Even the shortest line counts, so transcribe all the data exactly.

——

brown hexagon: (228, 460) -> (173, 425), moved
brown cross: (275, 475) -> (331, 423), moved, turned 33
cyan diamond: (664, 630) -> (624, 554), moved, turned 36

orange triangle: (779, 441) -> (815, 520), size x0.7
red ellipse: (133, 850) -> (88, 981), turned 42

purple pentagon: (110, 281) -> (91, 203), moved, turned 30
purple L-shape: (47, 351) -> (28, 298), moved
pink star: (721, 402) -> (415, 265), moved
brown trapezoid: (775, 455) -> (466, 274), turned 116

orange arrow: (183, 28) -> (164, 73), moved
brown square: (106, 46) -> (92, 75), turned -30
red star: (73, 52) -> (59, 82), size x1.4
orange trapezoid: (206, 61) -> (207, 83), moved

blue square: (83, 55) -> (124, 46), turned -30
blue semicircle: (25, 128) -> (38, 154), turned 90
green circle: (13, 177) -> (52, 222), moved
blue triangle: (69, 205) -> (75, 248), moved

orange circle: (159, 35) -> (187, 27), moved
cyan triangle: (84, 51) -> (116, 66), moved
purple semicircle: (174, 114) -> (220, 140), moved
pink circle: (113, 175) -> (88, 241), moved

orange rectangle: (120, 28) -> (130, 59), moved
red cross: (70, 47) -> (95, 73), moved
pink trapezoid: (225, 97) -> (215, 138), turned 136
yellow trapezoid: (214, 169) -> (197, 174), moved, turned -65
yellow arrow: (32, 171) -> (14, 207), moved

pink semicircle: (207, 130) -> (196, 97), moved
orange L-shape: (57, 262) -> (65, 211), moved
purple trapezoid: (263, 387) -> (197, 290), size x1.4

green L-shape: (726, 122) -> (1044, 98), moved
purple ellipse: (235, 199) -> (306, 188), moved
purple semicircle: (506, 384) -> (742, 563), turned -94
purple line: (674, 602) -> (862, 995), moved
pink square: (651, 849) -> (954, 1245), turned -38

——

- _RESPONSE TO THE EXERCISE_
brown hexagon: (228, 460) -> (173, 425), moved
brown cross: (275, 475) -> (331, 423), moved, turned 33
cyan diamond: (664, 630) -> (624, 554), moved, turned 36

orange triangle: (779, 441) -> (815, 520), size x0.7
red ellipse: (133, 850) -> (88, 981), turned 42

purple pentagon: (110, 281) -> (91, 203), moved, turned 30
purple L-shape: (47, 351) -> (28, 298), moved
pink star: (721, 402) -> (415, 265), moved
brown trapezoid: (775, 455) -> (466, 274), turned 116

orange arrow: (183, 28) -> (164, 73), moved
brown square: (106, 46) -> (92, 75), turned -30
red star: (73, 52) -> (59, 82), size x1.4
orange trapezoid: (206, 61) -> (207, 83), moved

blue square: (83, 55) -> (124, 46), turned -30
blue semicircle: (25, 128) -> (38, 154), turned 90
green circle: (13, 177) -> (52, 222), moved
blue triangle: (69, 205) -> (75, 248), moved

orange circle: (159, 35) -> (187, 27), moved
cyan triangle: (84, 51) -> (116, 66), moved
purple semicircle: (174, 114) -> (220, 140), moved
pink circle: (113, 175) -> (88, 241), moved

orange rectangle: (120, 28) -> (130, 59), moved
red cross: (70, 47) -> (95, 73), moved
pink trapezoid: (225, 97) -> (215, 138), turned 136
yellow trapezoid: (214, 169) -> (197, 174), moved, turned -65
yellow arrow: (32, 171) -> (14, 207), moved

pink semicircle: (207, 130) -> (196, 97), moved
orange L-shape: (57, 262) -> (65, 211), moved
purple trapezoid: (263, 387) -> (197, 290), size x1.4

green L-shape: (726, 122) -> (1044, 98), moved
purple ellipse: (235, 199) -> (306, 188), moved
purple semicircle: (506, 384) -> (742, 563), turned -94
purple line: (674, 602) -> (862, 995), moved
pink square: (651, 849) -> (954, 1245), turned -38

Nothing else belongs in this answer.